DESCRIPTION OF THE TASK> Below are entries to be transcribed exactly; exclude the pictures from the copy.

= = = = = = =

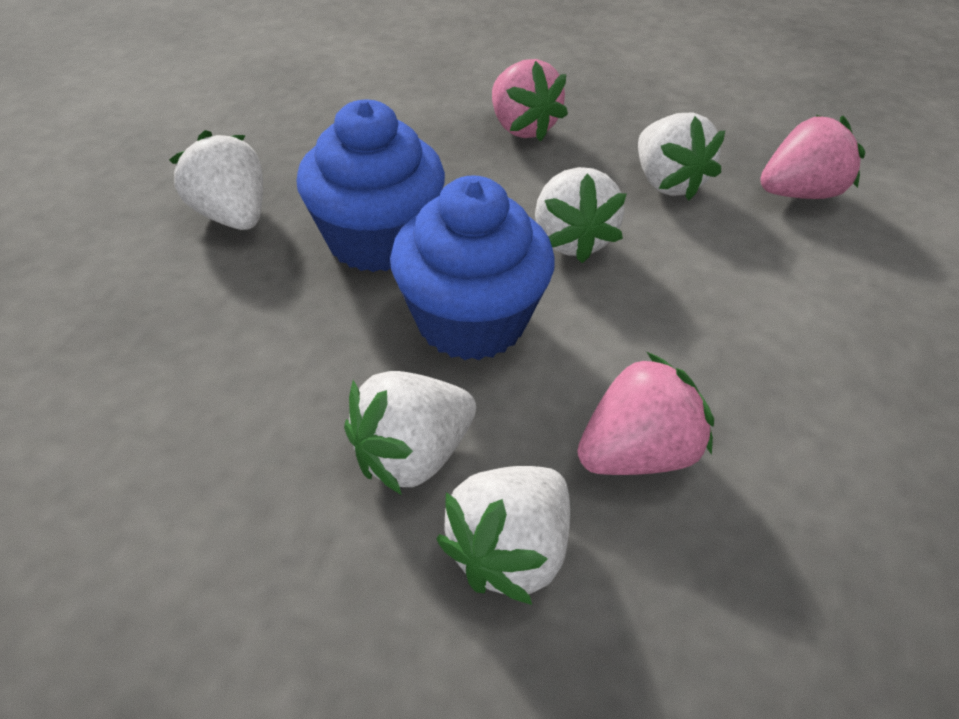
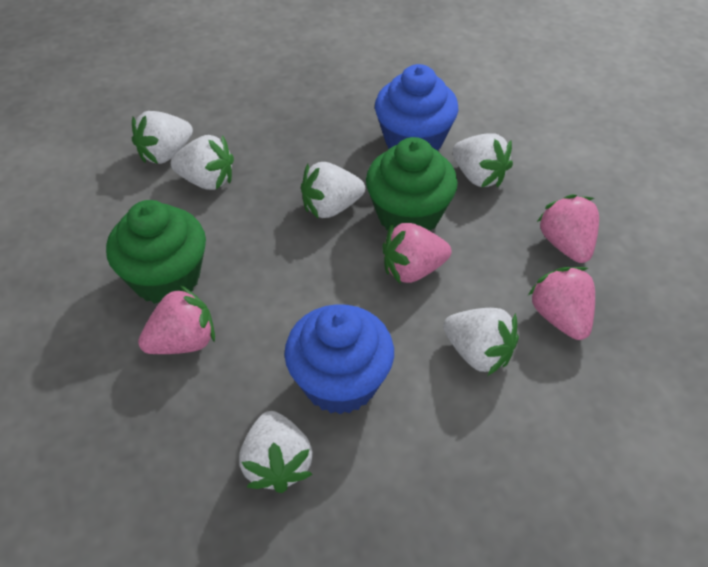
green cupcake: 0 -> 2
pink strawberry: 3 -> 4
white strawberry: 5 -> 6

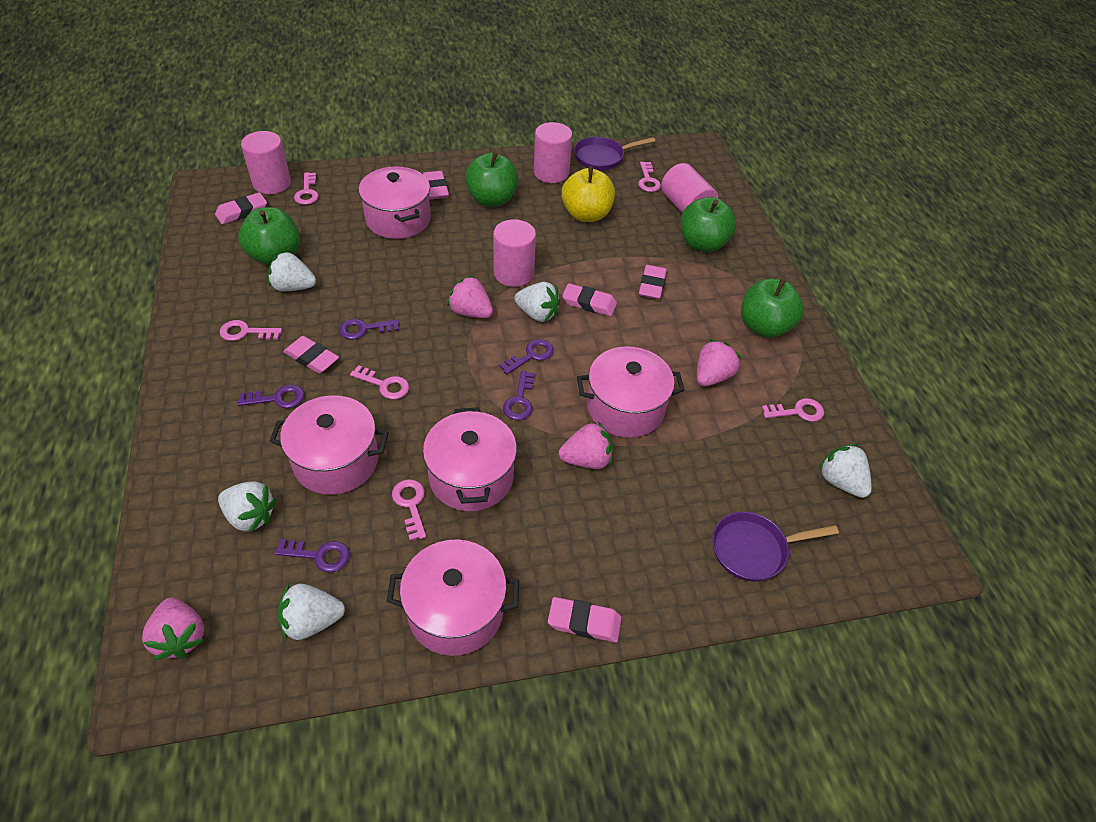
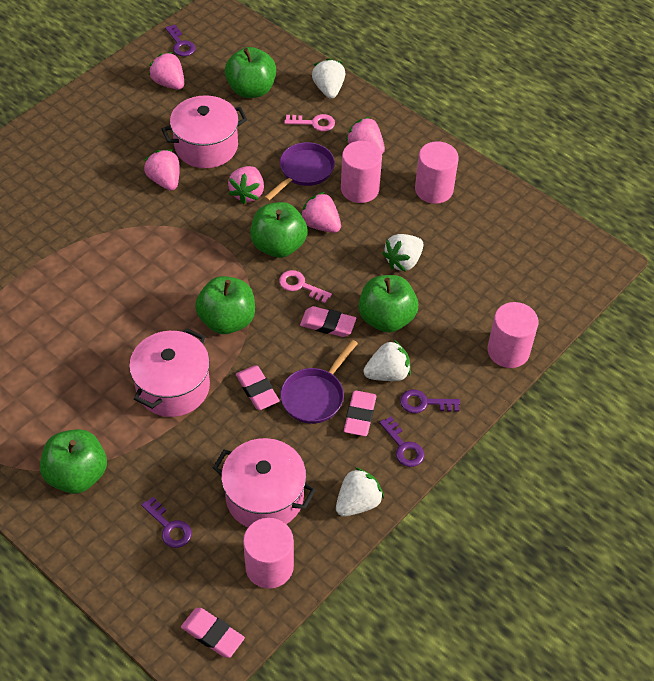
green apple: 4 -> 5
pink eraser: 6 -> 4
pink key: 6 -> 2
pink pot: 5 -> 3
pink strawberry: 4 -> 5
purple key: 5 -> 4
white strawberry: 5 -> 4
yellow apple: 1 -> 0

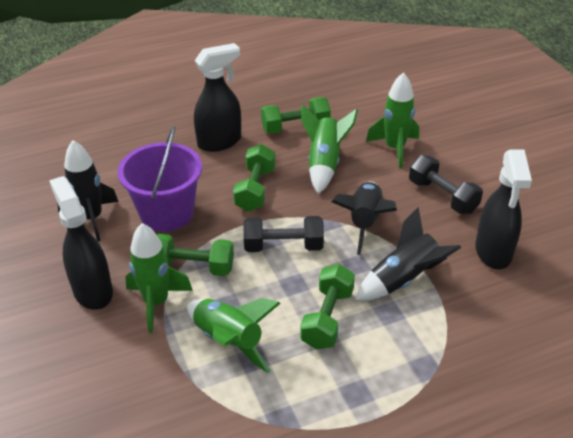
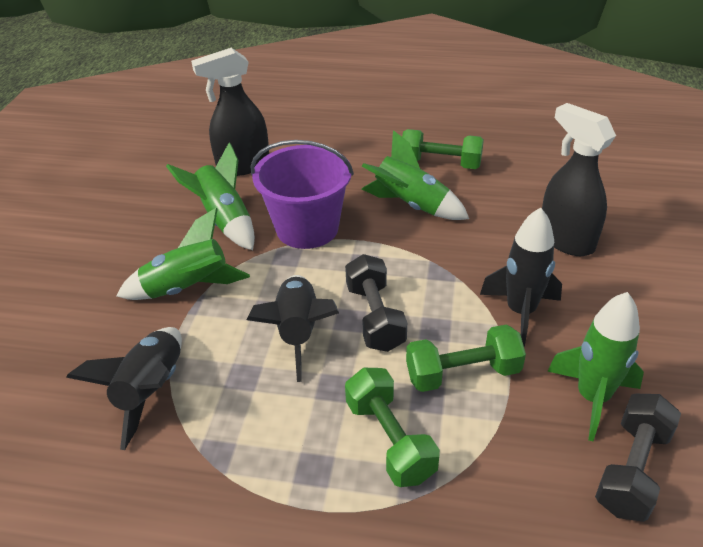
black spray bottle: 3 -> 2
green dumbbell: 4 -> 3

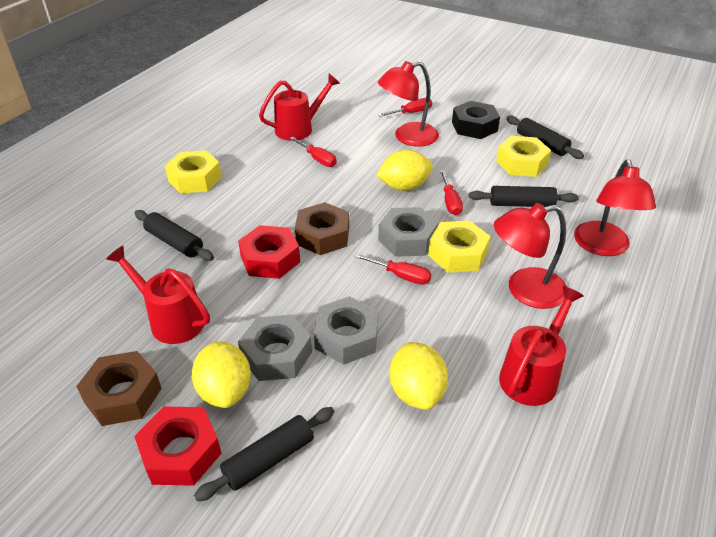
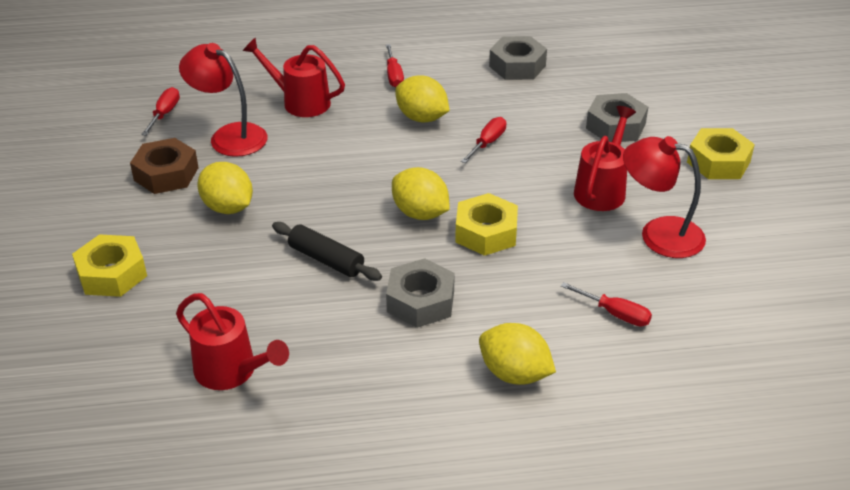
black nut: 1 -> 0
black rolling pin: 4 -> 1
brown nut: 2 -> 1
red lamp: 3 -> 2
red nut: 2 -> 0
yellow lemon: 3 -> 4

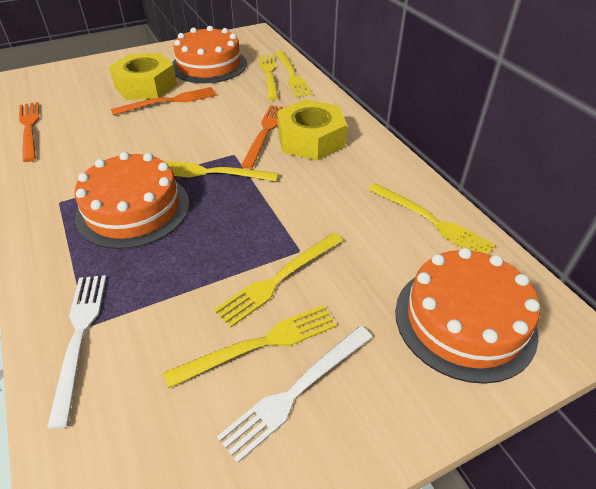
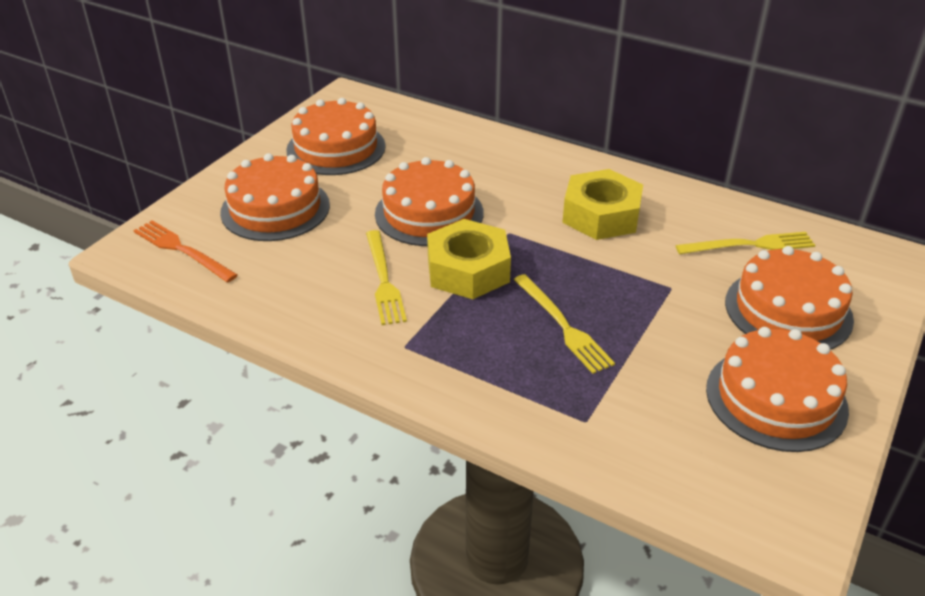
orange cake: 3 -> 5
orange fork: 3 -> 1
white fork: 2 -> 0
yellow fork: 6 -> 3

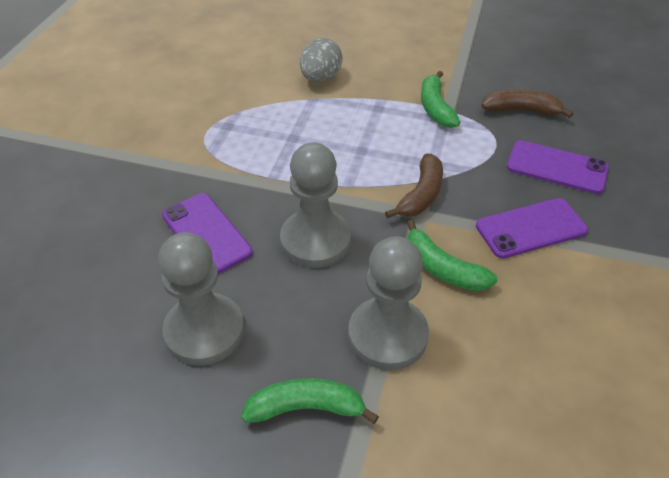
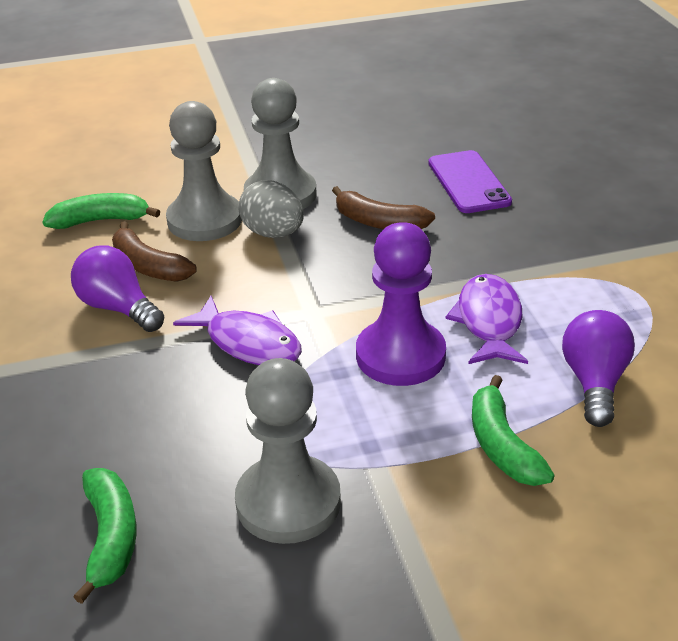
purple fish: 0 -> 2
purple light bulb: 0 -> 2
purple pawn: 0 -> 1
purple phone: 3 -> 1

= = = = = = =

TASK OUTPUT>
green cupcake: 0 -> 2
pink strawberry: 3 -> 4
white strawberry: 5 -> 6

green apple: 4 -> 5
pink eraser: 6 -> 4
pink key: 6 -> 2
pink pot: 5 -> 3
pink strawberry: 4 -> 5
purple key: 5 -> 4
white strawberry: 5 -> 4
yellow apple: 1 -> 0

black spray bottle: 3 -> 2
green dumbbell: 4 -> 3

black nut: 1 -> 0
black rolling pin: 4 -> 1
brown nut: 2 -> 1
red lamp: 3 -> 2
red nut: 2 -> 0
yellow lemon: 3 -> 4

orange cake: 3 -> 5
orange fork: 3 -> 1
white fork: 2 -> 0
yellow fork: 6 -> 3

purple fish: 0 -> 2
purple light bulb: 0 -> 2
purple pawn: 0 -> 1
purple phone: 3 -> 1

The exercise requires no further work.